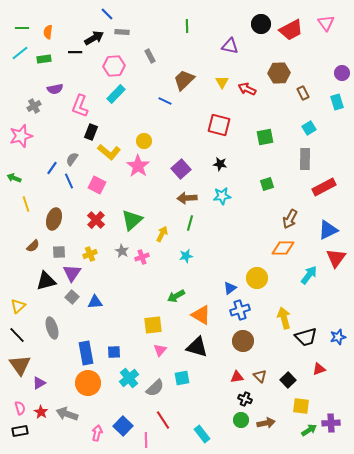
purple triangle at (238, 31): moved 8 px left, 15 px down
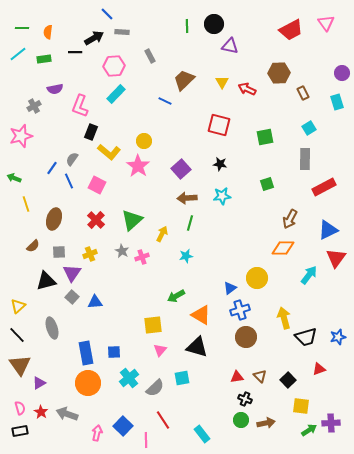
black circle at (261, 24): moved 47 px left
cyan line at (20, 53): moved 2 px left, 1 px down
brown circle at (243, 341): moved 3 px right, 4 px up
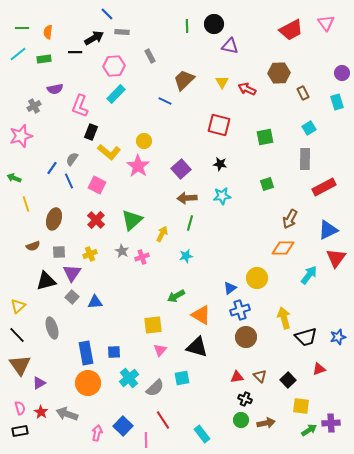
brown semicircle at (33, 246): rotated 24 degrees clockwise
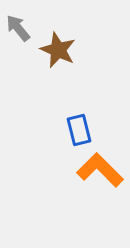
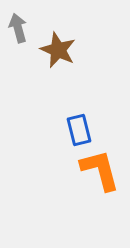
gray arrow: rotated 24 degrees clockwise
orange L-shape: rotated 30 degrees clockwise
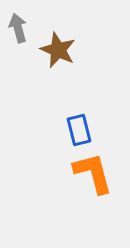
orange L-shape: moved 7 px left, 3 px down
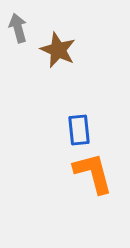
blue rectangle: rotated 8 degrees clockwise
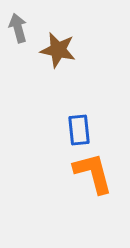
brown star: rotated 12 degrees counterclockwise
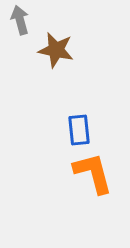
gray arrow: moved 2 px right, 8 px up
brown star: moved 2 px left
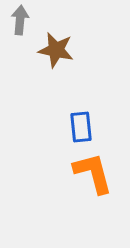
gray arrow: rotated 20 degrees clockwise
blue rectangle: moved 2 px right, 3 px up
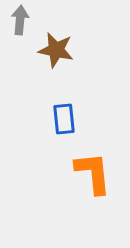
blue rectangle: moved 17 px left, 8 px up
orange L-shape: rotated 9 degrees clockwise
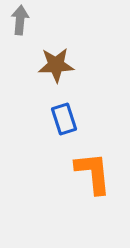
brown star: moved 15 px down; rotated 15 degrees counterclockwise
blue rectangle: rotated 12 degrees counterclockwise
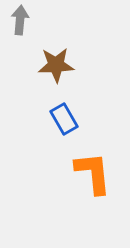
blue rectangle: rotated 12 degrees counterclockwise
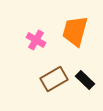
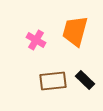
brown rectangle: moved 1 px left, 2 px down; rotated 24 degrees clockwise
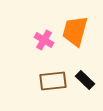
pink cross: moved 8 px right
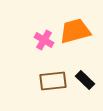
orange trapezoid: rotated 60 degrees clockwise
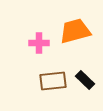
pink cross: moved 5 px left, 3 px down; rotated 30 degrees counterclockwise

## PROBLEM REQUIREMENTS
Transcribe everything from the first of the lines above down to and including the one that contains "brown semicircle at". Leave the pictures out of your answer.

## ANSWER BELOW
purple triangle at (238, 31): moved 8 px left, 15 px down
black circle at (261, 24): moved 47 px left
cyan line at (20, 53): moved 2 px left, 1 px down
brown circle at (243, 341): moved 3 px right, 4 px up
brown semicircle at (33, 246): rotated 24 degrees clockwise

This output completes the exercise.